**Exercise goal:**
Convert all of the lines below into a JSON list of strings, one string per line, skipping blank lines. Omit the pictures from your answer.

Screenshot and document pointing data
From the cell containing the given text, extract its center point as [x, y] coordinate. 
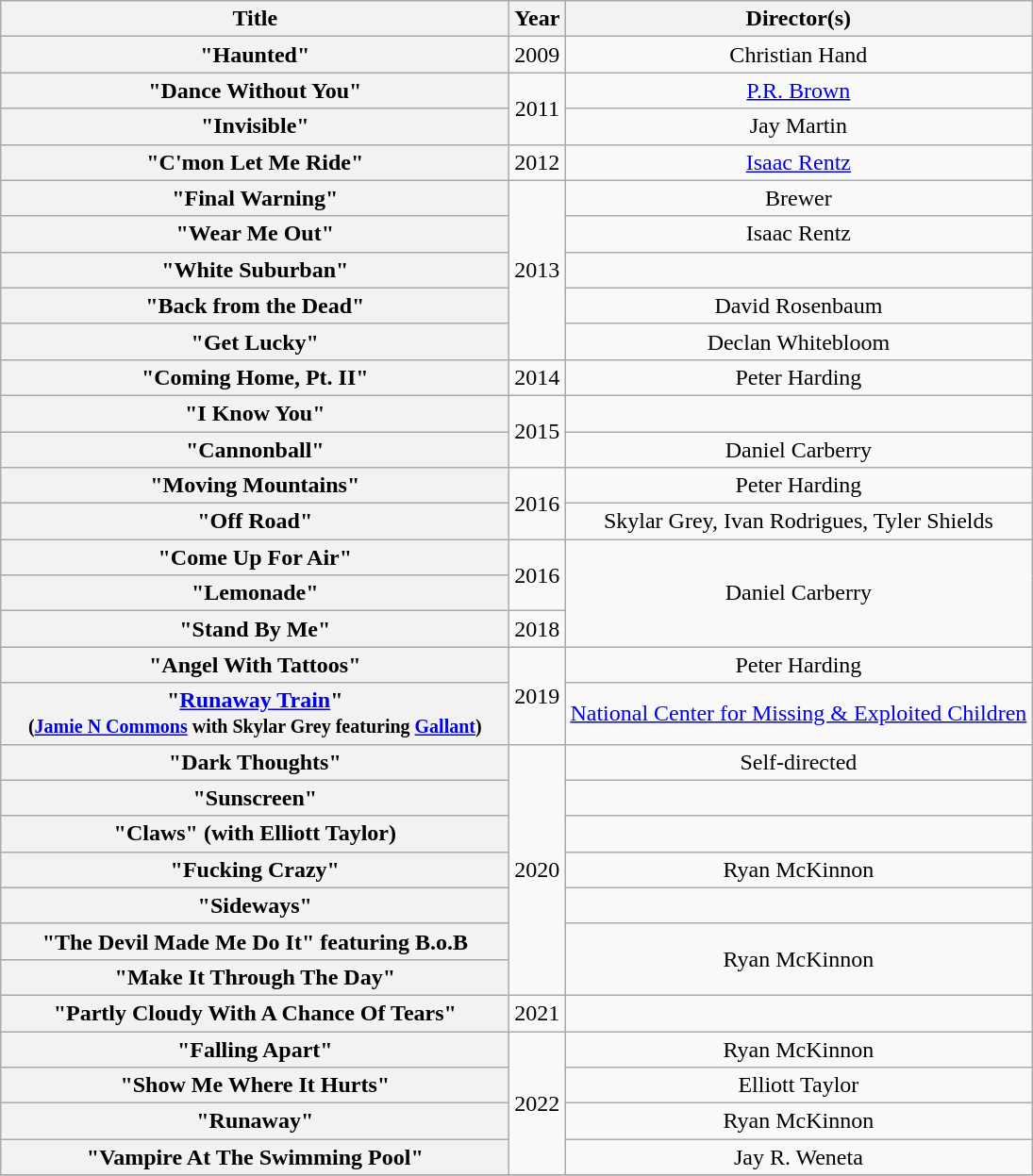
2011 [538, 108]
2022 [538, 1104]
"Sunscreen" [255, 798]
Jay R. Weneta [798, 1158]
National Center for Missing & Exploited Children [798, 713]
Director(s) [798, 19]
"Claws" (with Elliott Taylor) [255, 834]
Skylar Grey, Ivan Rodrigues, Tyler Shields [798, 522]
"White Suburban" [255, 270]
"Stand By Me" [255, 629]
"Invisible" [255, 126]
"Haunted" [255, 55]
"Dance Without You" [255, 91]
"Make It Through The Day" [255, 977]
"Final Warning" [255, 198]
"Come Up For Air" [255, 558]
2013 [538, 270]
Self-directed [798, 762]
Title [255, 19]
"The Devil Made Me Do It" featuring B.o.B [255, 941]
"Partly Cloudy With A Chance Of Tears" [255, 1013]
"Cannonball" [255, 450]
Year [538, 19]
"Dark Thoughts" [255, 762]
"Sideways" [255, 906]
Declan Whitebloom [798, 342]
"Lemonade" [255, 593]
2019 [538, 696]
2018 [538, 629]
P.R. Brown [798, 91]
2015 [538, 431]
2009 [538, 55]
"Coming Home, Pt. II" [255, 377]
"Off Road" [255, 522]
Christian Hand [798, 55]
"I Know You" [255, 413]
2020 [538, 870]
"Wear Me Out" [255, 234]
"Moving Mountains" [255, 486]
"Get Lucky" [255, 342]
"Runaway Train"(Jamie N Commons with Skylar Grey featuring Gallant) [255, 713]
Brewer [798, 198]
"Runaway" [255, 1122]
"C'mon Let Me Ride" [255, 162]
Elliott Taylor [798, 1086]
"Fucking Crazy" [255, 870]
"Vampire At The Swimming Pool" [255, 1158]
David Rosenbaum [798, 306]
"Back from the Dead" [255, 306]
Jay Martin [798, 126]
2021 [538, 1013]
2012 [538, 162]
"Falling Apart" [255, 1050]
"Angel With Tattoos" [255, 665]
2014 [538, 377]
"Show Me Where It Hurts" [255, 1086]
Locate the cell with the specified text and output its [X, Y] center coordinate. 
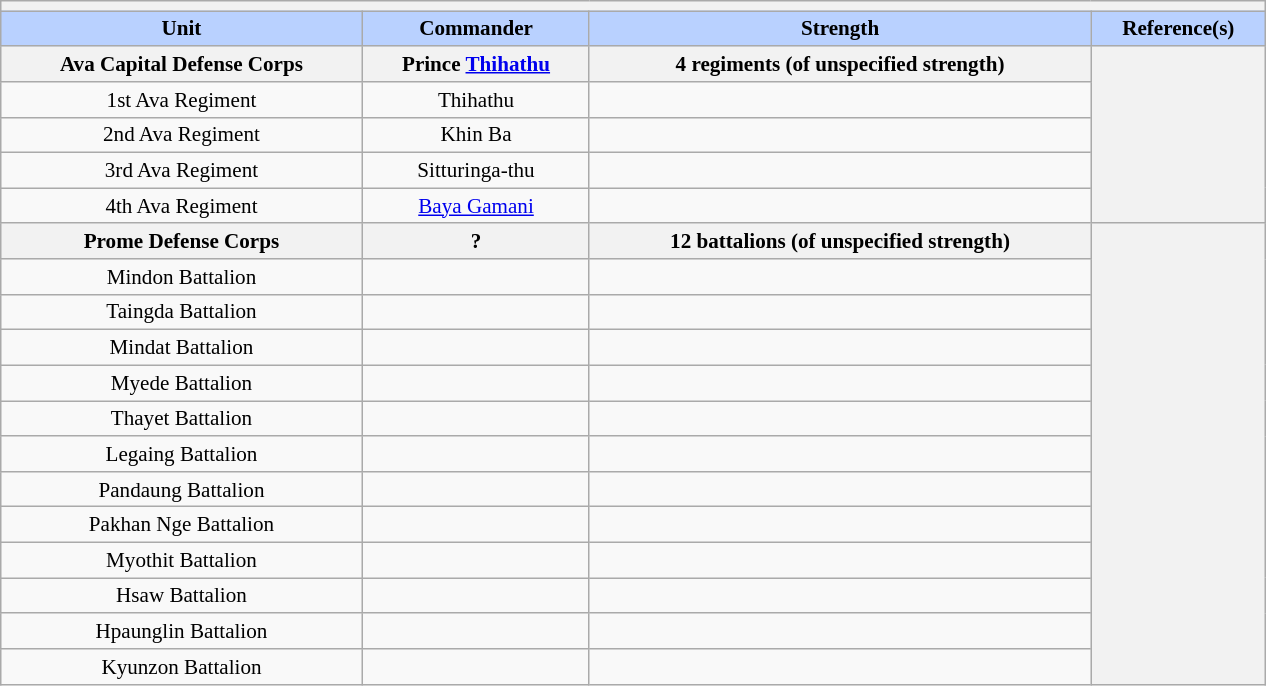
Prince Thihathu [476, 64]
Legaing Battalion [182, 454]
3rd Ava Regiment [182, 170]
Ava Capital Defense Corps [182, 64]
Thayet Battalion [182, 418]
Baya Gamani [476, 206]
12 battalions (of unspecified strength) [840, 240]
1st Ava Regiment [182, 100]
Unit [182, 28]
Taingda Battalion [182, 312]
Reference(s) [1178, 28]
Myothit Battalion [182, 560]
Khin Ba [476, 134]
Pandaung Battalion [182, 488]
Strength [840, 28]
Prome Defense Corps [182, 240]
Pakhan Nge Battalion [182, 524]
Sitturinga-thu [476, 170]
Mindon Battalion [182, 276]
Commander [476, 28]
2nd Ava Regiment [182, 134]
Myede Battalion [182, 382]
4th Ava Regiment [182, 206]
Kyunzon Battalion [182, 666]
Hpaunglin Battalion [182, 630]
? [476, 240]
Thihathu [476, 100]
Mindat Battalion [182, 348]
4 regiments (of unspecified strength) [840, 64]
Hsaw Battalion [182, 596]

**Reply:**
[
  "From the cell containing the given text, extract its center point as [x, y] coordinate. ",
  "2011 [538, 108]",
  "2022 [538, 1104]",
  "\"Sunscreen\" [255, 798]",
  "Jay R. Weneta [798, 1158]",
  "National Center for Missing & Exploited Children [798, 713]",
  "Director(s) [798, 19]",
  "\"Claws\" (with Elliott Taylor) [255, 834]",
  "Skylar Grey, Ivan Rodrigues, Tyler Shields [798, 522]",
  "\"White Suburban\" [255, 270]",
  "\"Stand By Me\" [255, 629]",
  "\"Invisible\" [255, 126]",
  "\"Haunted\" [255, 55]",
  "\"Dance Without You\" [255, 91]",
  "\"Make It Through The Day\" [255, 977]",
  "\"Final Warning\" [255, 198]",
  "\"Come Up For Air\" [255, 558]",
  "2013 [538, 270]",
  "Self-directed [798, 762]",
  "Title [255, 19]",
  "\"The Devil Made Me Do It\" featuring B.o.B [255, 941]",
  "\"Partly Cloudy With A Chance Of Tears\" [255, 1013]",
  "\"Cannonball\" [255, 450]",
  "Year [538, 19]",
  "\"Dark Thoughts\" [255, 762]",
  "\"Sideways\" [255, 906]",
  "Declan Whitebloom [798, 342]",
  "\"Lemonade\" [255, 593]",
  "2019 [538, 696]",
  "2018 [538, 629]",
  "P.R. Brown [798, 91]",
  "2015 [538, 431]",
  "2009 [538, 55]",
  "\"Coming Home, Pt. II\" [255, 377]",
  "\"Off Road\" [255, 522]",
  "Christian Hand [798, 55]",
  "\"I Know You\" [255, 413]",
  "2020 [538, 870]",
  "\"Wear Me Out\" [255, 234]",
  "\"Moving Mountains\" [255, 486]",
  "\"Get Lucky\" [255, 342]",
  "\"Runaway Train\"(Jamie N Commons with Skylar Grey featuring Gallant) [255, 713]",
  "Brewer [798, 198]",
  "\"Runaway\" [255, 1122]",
  "\"C'mon Let Me Ride\" [255, 162]",
  "Elliott Taylor [798, 1086]",
  "\"Fucking Crazy\" [255, 870]",
  "\"Vampire At The Swimming Pool\" [255, 1158]",
  "David Rosenbaum [798, 306]",
  "\"Back from the Dead\" [255, 306]",
  "Jay Martin [798, 126]",
  "2021 [538, 1013]",
  "2012 [538, 162]",
  "\"Falling Apart\" [255, 1050]",
  "\"Angel With Tattoos\" [255, 665]",
  "2014 [538, 377]",
  "\"Show Me Where It Hurts\" [255, 1086]",
  "Locate the cell with the specified text and output its [X, Y] center coordinate. ",
  "Prince Thihathu [476, 64]",
  "Legaing Battalion [182, 454]",
  "3rd Ava Regiment [182, 170]",
  "Ava Capital Defense Corps [182, 64]",
  "Thayet Battalion [182, 418]",
  "Baya Gamani [476, 206]",
  "12 battalions (of unspecified strength) [840, 240]",
  "1st Ava Regiment [182, 100]",
  "Unit [182, 28]",
  "Taingda Battalion [182, 312]",
  "Reference(s) [1178, 28]",
  "Myothit Battalion [182, 560]",
  "Khin Ba [476, 134]",
  "Pandaung Battalion [182, 488]",
  "Strength [840, 28]",
  "Prome Defense Corps [182, 240]",
  "Pakhan Nge Battalion [182, 524]",
  "Sitturinga-thu [476, 170]",
  "Mindon Battalion [182, 276]",
  "Commander [476, 28]",
  "2nd Ava Regiment [182, 134]",
  "Myede Battalion [182, 382]",
  "4th Ava Regiment [182, 206]",
  "Kyunzon Battalion [182, 666]",
  "Hpaunglin Battalion [182, 630]",
  "? [476, 240]",
  "Thihathu [476, 100]",
  "Mindat Battalion [182, 348]",
  "4 regiments (of unspecified strength) [840, 64]",
  "Hsaw Battalion [182, 596]"
]